> EXERCISE OBJECTIVE:
Copy the records word for word. Pictures do not go in.

··········

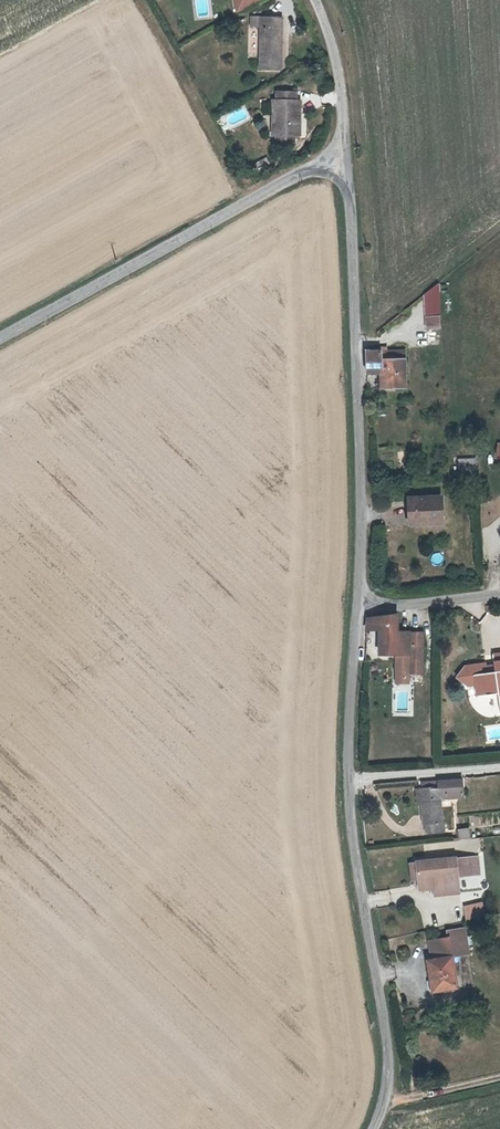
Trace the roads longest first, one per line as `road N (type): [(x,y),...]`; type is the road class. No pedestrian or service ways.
road 1 (unclassified): [(342,164),(355,386),(351,601)]
road 2 (unclassified): [(0,339),(310,168),(342,164)]
road 3 (unclassified): [(349,779),(392,1080),(373,1128)]
road 4 (unclassified): [(351,601),(349,779)]
road 5 (unclassified): [(312,0),(335,53),(342,164)]
road 6 (residential): [(349,779),(499,767)]
road 7 (unclassified): [(499,592),(351,601)]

··········

> EXERCISE ANSWER:
Trace the roads longest first, one per line as `road N (type): [(x,y),...]`; type is the road class. No pedestrian or service ways.
road 1 (unclassified): [(342,164),(355,386),(351,601)]
road 2 (unclassified): [(0,339),(310,168),(342,164)]
road 3 (unclassified): [(349,779),(392,1080),(373,1128)]
road 4 (unclassified): [(351,601),(349,779)]
road 5 (unclassified): [(312,0),(335,53),(342,164)]
road 6 (residential): [(349,779),(499,767)]
road 7 (unclassified): [(499,592),(351,601)]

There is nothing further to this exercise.